(Excerpts from a dataset)
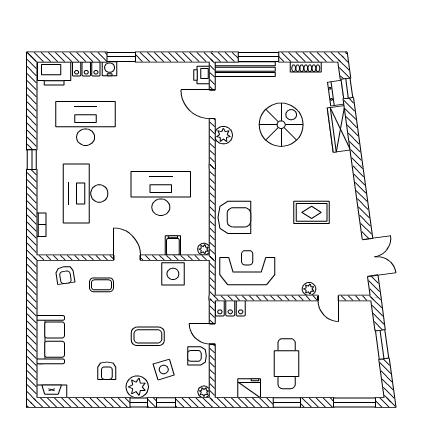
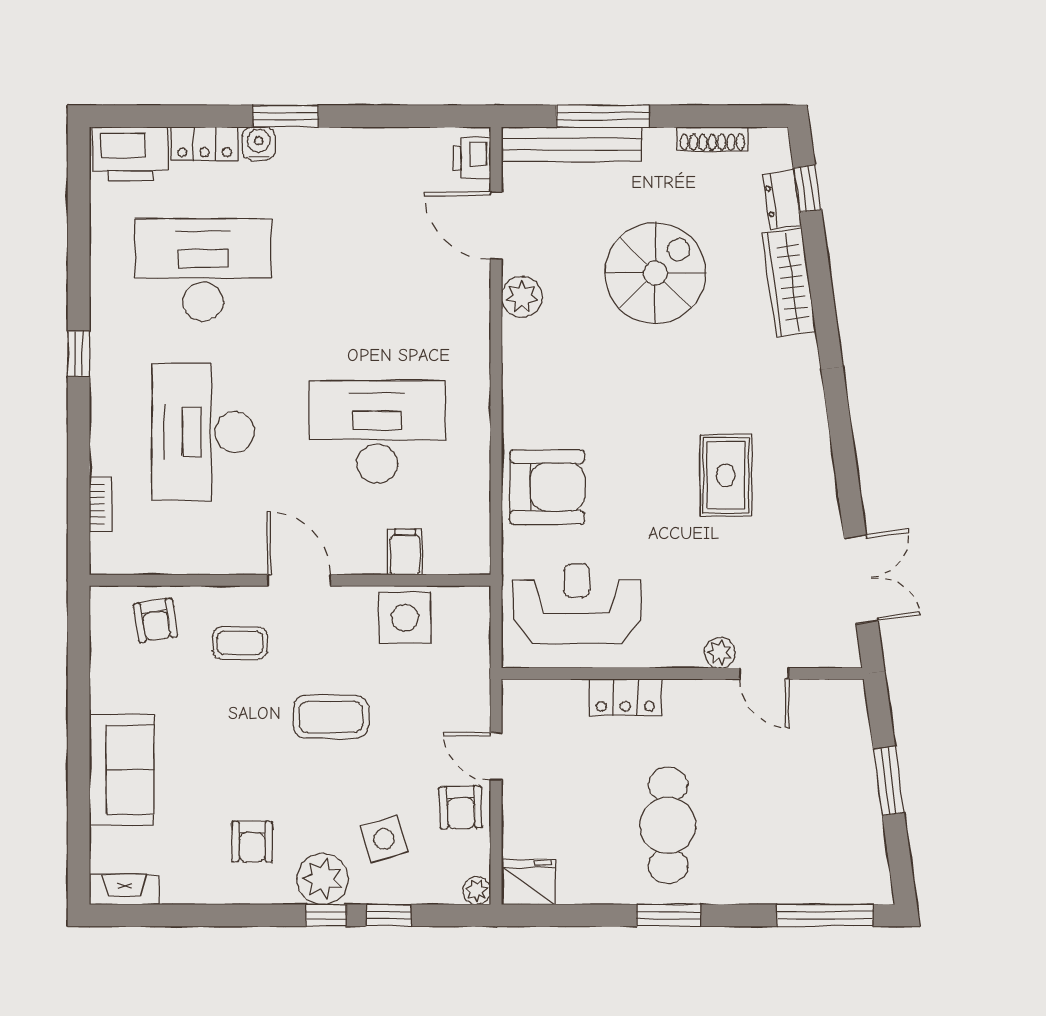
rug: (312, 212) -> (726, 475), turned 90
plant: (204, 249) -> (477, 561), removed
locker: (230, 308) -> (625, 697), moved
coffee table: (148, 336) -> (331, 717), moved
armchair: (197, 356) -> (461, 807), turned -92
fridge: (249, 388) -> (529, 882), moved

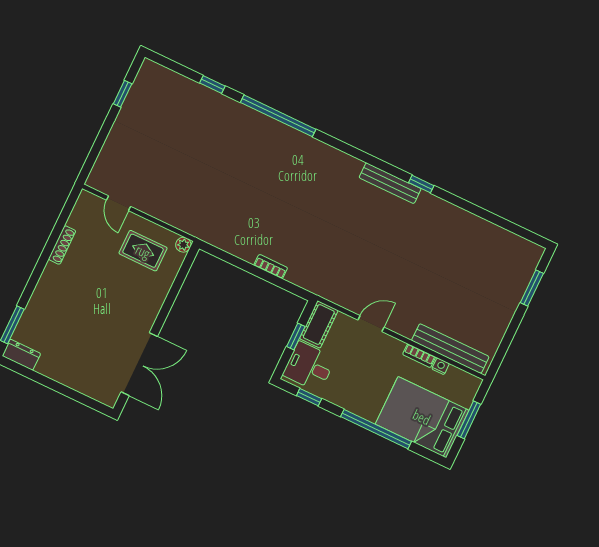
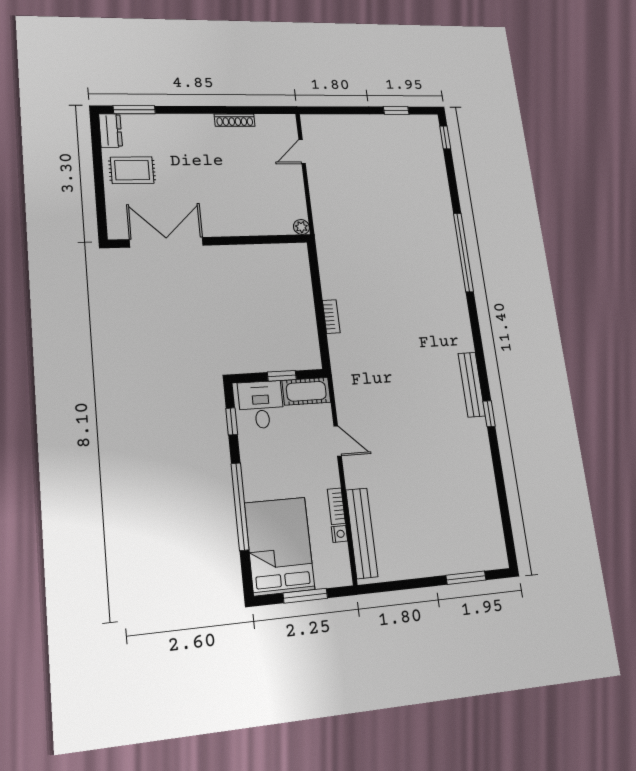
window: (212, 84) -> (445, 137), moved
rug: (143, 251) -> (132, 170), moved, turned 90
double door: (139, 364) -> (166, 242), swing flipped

TASK TO COMPLETE ▸ In the records above, find each line with the word "turned" and copy it.

EXERCISE ANSWER ▸
rug: (312, 212) -> (726, 475), turned 90
armchair: (197, 356) -> (461, 807), turned -92
rug: (143, 251) -> (132, 170), moved, turned 90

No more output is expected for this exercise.